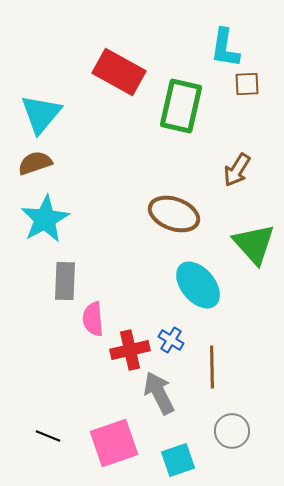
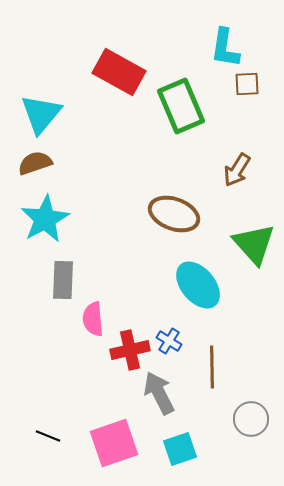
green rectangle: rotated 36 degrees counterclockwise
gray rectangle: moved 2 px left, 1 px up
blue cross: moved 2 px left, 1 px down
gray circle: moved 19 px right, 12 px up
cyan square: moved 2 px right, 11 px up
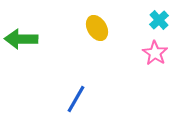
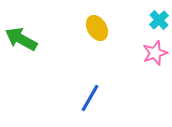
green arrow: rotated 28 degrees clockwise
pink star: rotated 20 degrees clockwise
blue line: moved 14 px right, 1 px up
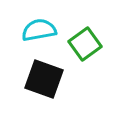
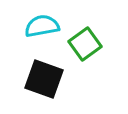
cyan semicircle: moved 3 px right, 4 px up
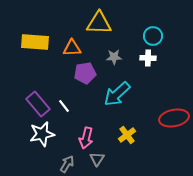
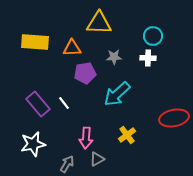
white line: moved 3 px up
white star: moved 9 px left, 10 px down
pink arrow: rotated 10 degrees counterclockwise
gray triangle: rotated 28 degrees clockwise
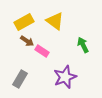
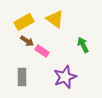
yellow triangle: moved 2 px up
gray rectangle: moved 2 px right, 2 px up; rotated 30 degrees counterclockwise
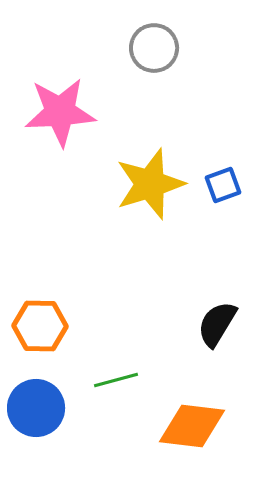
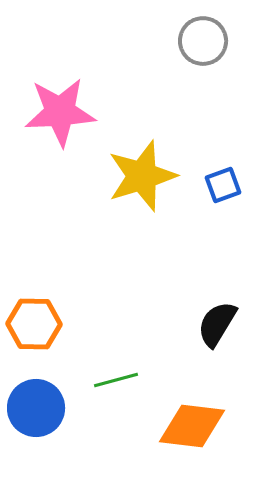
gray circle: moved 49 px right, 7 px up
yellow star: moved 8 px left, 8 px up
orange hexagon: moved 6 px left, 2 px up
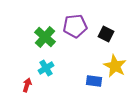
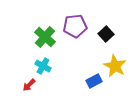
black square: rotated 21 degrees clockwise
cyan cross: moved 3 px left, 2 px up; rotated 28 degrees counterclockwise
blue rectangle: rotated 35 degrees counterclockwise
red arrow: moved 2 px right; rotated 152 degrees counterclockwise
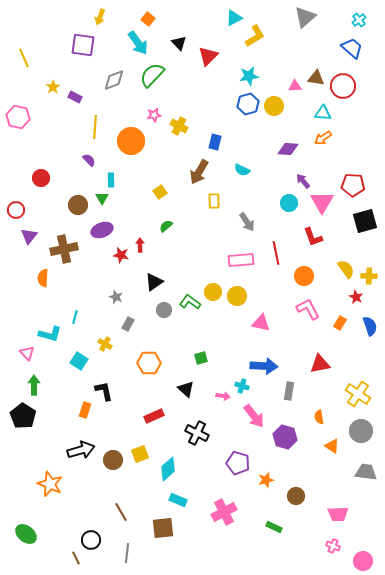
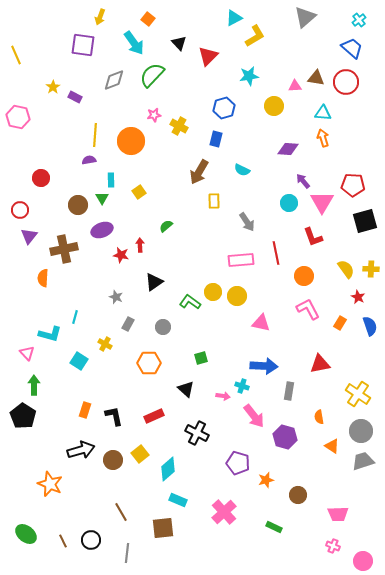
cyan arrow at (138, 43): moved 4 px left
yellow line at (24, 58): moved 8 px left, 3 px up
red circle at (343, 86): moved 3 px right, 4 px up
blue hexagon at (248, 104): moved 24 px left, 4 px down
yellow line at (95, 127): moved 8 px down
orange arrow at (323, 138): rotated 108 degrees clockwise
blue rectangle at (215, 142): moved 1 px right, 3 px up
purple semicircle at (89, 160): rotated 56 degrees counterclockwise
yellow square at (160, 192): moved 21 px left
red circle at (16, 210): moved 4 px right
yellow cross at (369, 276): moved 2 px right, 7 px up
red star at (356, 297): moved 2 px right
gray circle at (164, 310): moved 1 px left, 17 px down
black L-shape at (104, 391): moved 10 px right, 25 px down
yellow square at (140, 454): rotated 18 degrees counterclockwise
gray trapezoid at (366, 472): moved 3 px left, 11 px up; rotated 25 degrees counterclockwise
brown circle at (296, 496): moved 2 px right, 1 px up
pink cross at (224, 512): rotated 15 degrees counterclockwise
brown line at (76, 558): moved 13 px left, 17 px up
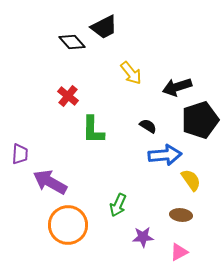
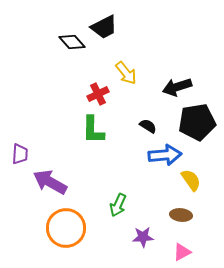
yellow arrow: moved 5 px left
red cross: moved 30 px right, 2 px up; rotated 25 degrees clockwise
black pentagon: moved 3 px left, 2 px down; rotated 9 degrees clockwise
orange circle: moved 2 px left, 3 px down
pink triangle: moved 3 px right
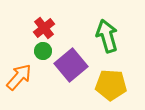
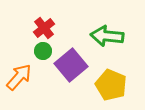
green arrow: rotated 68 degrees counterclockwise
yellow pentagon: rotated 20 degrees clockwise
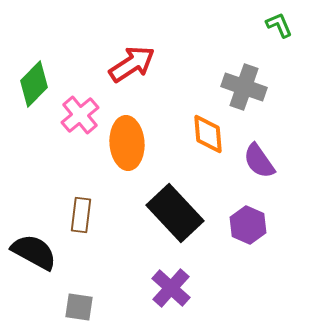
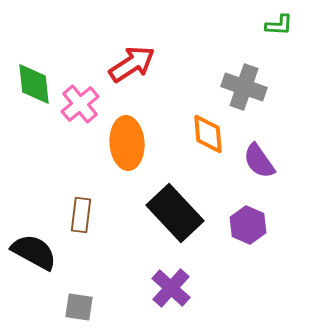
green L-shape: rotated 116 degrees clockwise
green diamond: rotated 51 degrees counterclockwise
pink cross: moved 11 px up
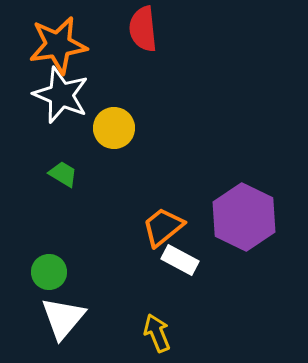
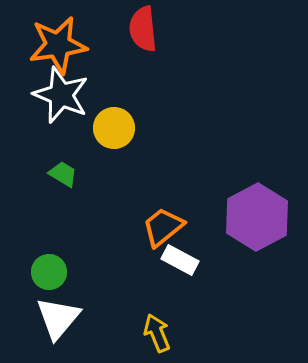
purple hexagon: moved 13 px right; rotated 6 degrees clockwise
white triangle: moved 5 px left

---------------

▸ **Work instruction**: Copy out the full material exactly. Pictures should not appear in it.

▸ **Solution to this problem**:
green rectangle: rotated 36 degrees counterclockwise
gray rectangle: moved 2 px left, 1 px up
blue cross: moved 2 px left, 1 px down
gray circle: moved 19 px right, 12 px up
cyan square: moved 2 px right, 11 px up
green arrow: rotated 28 degrees clockwise
pink star: rotated 20 degrees clockwise
blue line: moved 14 px right, 1 px up
cyan semicircle: moved 3 px right, 4 px up
white line: moved 3 px up
white star: moved 9 px left, 10 px down
pink arrow: rotated 10 degrees counterclockwise
gray triangle: rotated 28 degrees clockwise
yellow triangle: moved 2 px up
gray rectangle: moved 2 px right, 2 px up; rotated 30 degrees counterclockwise
gray circle: moved 49 px right, 7 px up
yellow star: moved 8 px left, 8 px up
orange hexagon: moved 6 px left, 2 px up
black square: rotated 21 degrees clockwise
cyan cross: moved 3 px left, 2 px up; rotated 28 degrees counterclockwise
blue rectangle: rotated 35 degrees counterclockwise
red arrow: moved 2 px right; rotated 152 degrees counterclockwise
cyan arrow at (138, 43): moved 4 px left
yellow line at (24, 58): moved 8 px left, 3 px up
red circle at (343, 86): moved 3 px right, 4 px up
blue hexagon at (248, 104): moved 24 px left, 4 px down
yellow line at (95, 127): moved 8 px down
orange arrow at (323, 138): rotated 108 degrees clockwise
blue rectangle at (215, 142): moved 1 px right, 3 px up
purple semicircle at (89, 160): rotated 56 degrees counterclockwise
yellow square at (160, 192): moved 21 px left
red circle at (16, 210): moved 4 px right
yellow cross at (369, 276): moved 2 px right, 7 px up
red star at (356, 297): moved 2 px right
gray circle at (164, 310): moved 1 px left, 17 px down
black L-shape at (104, 391): moved 10 px right, 25 px down
yellow square at (140, 454): rotated 18 degrees counterclockwise
gray trapezoid at (366, 472): moved 3 px left, 11 px up; rotated 25 degrees counterclockwise
brown circle at (296, 496): moved 2 px right, 1 px up
pink cross at (224, 512): rotated 15 degrees counterclockwise
brown line at (76, 558): moved 13 px left, 17 px up
yellow arrow: moved 5 px left
red cross: moved 30 px right, 2 px up; rotated 25 degrees clockwise
black pentagon: moved 3 px left, 2 px down; rotated 9 degrees clockwise
orange circle: moved 2 px left, 3 px down
pink triangle: moved 3 px right
green arrow: rotated 68 degrees counterclockwise
yellow pentagon: rotated 20 degrees clockwise
green L-shape: rotated 116 degrees clockwise
green diamond: rotated 51 degrees counterclockwise
pink cross: moved 11 px up
purple hexagon: moved 13 px right; rotated 6 degrees clockwise
white triangle: moved 5 px left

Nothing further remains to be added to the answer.